### WHAT IS EXPECTED:
From the records below, take each line where the string "screwdriver" shows up and copy it.

Spatial object tracking data:
· · · ·
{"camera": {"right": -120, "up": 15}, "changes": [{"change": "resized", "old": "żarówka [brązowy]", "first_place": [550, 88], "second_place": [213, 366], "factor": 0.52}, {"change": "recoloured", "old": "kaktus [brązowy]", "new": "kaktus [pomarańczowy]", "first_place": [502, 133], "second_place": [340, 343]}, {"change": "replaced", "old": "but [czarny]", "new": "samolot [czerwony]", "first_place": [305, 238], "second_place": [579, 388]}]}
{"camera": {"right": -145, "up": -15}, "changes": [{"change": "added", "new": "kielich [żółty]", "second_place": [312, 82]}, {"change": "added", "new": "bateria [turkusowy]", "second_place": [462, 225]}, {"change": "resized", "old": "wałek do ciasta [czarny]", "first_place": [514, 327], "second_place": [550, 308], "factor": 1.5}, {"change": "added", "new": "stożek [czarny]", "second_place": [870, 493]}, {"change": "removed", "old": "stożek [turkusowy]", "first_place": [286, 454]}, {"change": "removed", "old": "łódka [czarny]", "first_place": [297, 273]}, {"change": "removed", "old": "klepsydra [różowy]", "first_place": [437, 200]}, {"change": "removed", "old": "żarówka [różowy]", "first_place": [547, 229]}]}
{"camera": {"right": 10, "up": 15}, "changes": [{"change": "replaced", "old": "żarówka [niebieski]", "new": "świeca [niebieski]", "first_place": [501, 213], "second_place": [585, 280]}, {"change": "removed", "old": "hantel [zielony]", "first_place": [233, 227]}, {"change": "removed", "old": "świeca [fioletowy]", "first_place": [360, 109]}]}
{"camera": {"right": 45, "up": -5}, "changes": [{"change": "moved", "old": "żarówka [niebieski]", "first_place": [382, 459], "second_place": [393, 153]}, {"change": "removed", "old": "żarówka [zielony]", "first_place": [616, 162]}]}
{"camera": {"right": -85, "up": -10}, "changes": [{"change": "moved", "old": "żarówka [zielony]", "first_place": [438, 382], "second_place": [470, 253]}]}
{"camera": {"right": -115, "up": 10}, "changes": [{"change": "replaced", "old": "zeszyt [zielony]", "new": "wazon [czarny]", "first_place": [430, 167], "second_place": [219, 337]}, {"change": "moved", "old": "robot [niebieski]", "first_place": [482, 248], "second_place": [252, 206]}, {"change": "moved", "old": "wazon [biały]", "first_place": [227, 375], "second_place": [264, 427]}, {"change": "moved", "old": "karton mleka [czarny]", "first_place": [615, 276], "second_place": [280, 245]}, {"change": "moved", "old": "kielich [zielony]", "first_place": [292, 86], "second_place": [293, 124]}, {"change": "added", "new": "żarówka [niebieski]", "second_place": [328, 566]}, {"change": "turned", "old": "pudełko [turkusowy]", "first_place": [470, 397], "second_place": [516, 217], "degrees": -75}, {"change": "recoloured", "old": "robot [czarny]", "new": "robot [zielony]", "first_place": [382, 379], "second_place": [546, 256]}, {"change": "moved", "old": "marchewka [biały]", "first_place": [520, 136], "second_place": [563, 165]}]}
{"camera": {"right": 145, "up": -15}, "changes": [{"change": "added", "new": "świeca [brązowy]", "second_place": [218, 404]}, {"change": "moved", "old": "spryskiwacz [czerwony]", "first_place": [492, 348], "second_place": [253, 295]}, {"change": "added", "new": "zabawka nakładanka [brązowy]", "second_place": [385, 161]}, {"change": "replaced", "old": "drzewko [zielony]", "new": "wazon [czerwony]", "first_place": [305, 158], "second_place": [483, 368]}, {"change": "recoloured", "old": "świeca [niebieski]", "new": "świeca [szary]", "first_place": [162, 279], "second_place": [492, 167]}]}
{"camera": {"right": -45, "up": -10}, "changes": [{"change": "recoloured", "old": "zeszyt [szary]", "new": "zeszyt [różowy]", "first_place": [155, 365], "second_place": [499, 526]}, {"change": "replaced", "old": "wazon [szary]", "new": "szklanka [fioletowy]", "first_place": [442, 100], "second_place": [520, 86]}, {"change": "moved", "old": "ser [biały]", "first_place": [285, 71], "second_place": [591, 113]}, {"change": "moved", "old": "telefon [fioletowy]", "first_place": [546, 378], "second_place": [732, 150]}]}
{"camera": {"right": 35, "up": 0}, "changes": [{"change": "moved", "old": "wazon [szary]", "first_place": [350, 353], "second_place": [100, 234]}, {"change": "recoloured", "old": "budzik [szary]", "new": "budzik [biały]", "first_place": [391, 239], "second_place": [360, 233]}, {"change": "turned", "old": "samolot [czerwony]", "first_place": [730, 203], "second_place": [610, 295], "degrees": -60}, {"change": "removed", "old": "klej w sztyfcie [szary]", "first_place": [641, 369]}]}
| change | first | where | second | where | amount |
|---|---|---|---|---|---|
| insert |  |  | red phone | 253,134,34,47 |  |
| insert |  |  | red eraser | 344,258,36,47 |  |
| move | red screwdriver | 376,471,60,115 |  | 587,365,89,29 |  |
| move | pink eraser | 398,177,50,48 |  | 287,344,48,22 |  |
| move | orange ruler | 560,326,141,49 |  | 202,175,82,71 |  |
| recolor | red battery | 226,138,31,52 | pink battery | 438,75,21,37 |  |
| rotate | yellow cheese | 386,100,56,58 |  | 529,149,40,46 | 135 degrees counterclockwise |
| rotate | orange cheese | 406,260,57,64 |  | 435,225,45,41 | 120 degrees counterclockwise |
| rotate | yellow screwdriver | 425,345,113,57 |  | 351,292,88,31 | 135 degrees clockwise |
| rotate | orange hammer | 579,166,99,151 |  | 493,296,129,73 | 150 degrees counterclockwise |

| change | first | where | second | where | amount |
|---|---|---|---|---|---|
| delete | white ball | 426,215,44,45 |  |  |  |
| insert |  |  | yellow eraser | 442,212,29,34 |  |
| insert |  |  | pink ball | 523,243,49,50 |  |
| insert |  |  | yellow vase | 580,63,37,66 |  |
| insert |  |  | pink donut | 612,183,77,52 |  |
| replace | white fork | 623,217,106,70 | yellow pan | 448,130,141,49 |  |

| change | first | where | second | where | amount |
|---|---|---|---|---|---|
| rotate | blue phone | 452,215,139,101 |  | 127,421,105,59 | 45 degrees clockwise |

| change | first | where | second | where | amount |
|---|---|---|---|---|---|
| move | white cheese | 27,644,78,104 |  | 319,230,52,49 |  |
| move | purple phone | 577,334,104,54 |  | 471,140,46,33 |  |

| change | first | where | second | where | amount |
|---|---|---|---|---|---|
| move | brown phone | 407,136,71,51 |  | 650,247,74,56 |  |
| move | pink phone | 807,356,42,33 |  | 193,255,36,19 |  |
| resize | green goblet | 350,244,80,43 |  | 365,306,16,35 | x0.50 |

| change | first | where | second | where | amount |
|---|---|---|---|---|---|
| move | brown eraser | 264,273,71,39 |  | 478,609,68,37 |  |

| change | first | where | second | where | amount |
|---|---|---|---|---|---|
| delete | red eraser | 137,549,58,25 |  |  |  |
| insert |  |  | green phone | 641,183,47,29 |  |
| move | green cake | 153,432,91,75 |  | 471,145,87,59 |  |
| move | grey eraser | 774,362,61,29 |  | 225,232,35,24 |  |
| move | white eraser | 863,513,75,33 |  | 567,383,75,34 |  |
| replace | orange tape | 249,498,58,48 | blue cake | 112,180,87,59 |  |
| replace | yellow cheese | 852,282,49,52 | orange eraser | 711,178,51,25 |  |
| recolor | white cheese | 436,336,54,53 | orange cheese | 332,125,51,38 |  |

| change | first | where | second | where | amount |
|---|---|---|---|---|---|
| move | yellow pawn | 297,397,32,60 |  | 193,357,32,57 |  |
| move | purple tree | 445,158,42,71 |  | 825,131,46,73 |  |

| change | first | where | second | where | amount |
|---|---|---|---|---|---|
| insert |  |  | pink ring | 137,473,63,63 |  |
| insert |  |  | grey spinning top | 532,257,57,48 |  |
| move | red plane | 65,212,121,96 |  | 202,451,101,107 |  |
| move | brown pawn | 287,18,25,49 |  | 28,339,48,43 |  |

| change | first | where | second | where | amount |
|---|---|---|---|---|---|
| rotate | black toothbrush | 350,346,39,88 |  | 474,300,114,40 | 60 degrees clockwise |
· · · ·
### RESULT FOR THIS EXERCISE:
| move | red screwdriver | 376,471,60,115 |  | 587,365,89,29 |  |
| rotate | yellow screwdriver | 425,345,113,57 |  | 351,292,88,31 | 135 degrees clockwise |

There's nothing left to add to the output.